* **WORK REQUEST**
In the listing below, locate the line that contains "yellow cone B1 level 3 -> red cone B1 level 3" and the line that contains "yellow cone F8 level 3 -> none". Restate word for word those two lines and every line between them, and nothing else.

* **DATA LISTING**
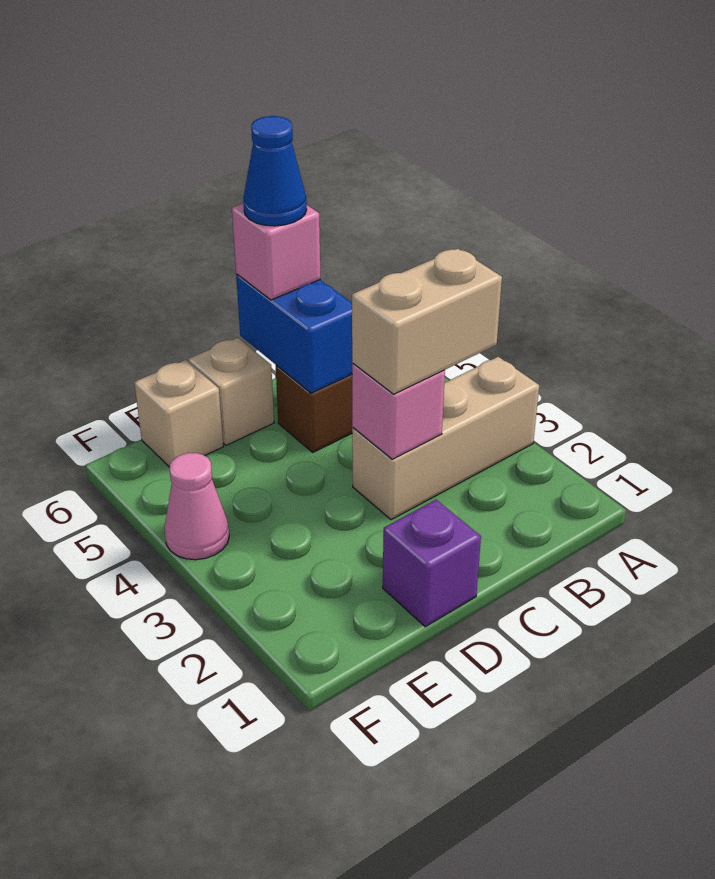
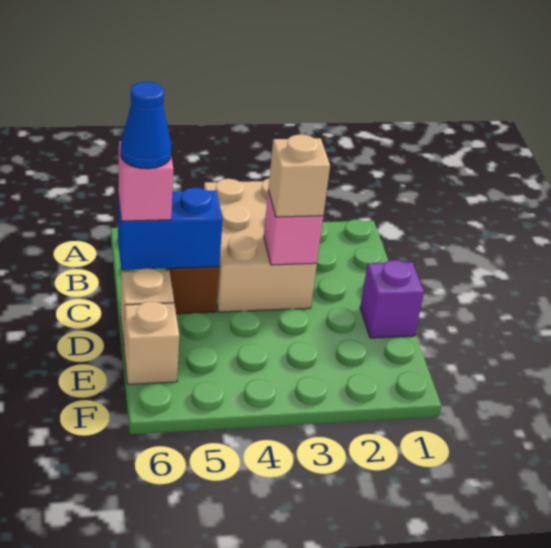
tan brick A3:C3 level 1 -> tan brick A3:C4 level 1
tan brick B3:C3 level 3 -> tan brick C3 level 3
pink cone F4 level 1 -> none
...
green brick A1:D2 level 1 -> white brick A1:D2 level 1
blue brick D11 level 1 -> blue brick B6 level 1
--
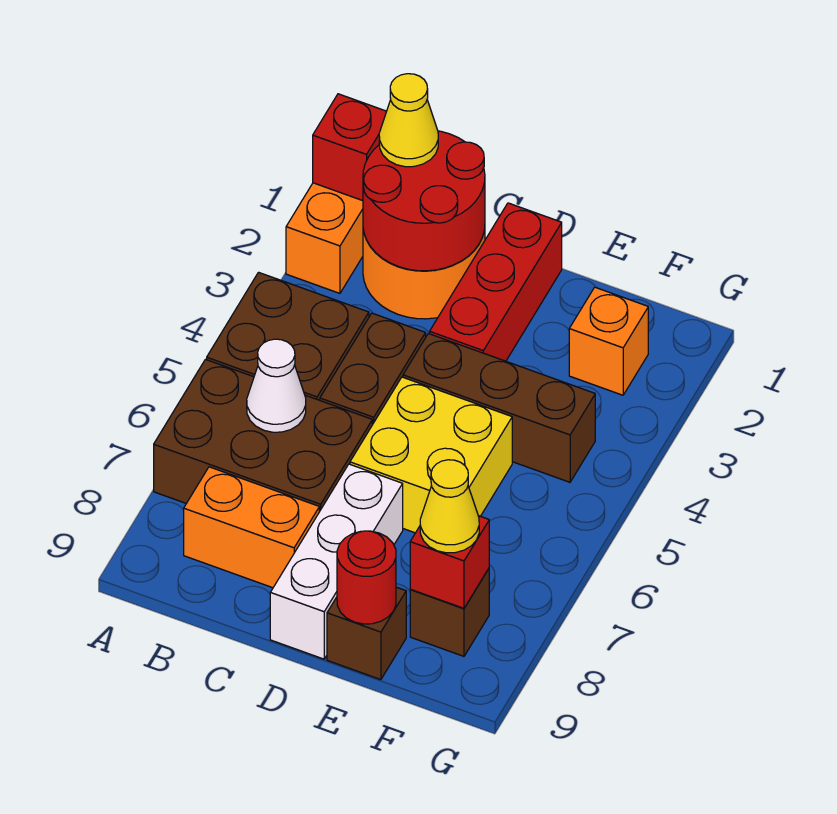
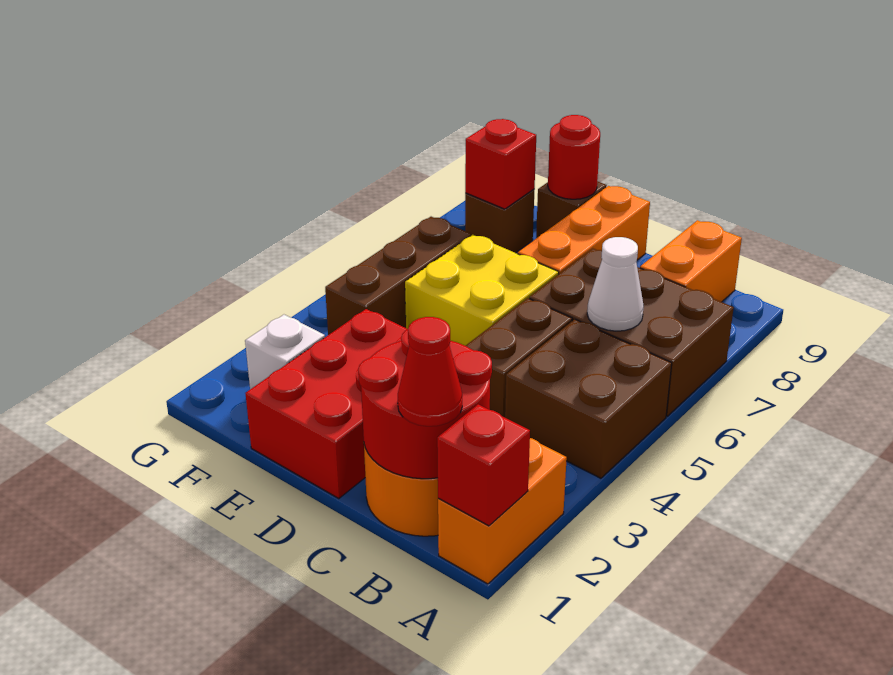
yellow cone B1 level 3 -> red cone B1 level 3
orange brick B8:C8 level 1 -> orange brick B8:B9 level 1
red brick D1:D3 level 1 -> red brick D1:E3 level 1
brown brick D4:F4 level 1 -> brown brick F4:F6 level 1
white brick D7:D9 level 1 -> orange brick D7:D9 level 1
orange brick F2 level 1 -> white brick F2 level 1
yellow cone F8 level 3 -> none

* **PROBLEM SOLUTION**
yellow cone B1 level 3 -> red cone B1 level 3
orange brick B8:C8 level 1 -> orange brick B8:B9 level 1
red brick D1:D3 level 1 -> red brick D1:E3 level 1
brown brick D4:F4 level 1 -> brown brick F4:F6 level 1
white brick D7:D9 level 1 -> orange brick D7:D9 level 1
orange brick F2 level 1 -> white brick F2 level 1
yellow cone F8 level 3 -> none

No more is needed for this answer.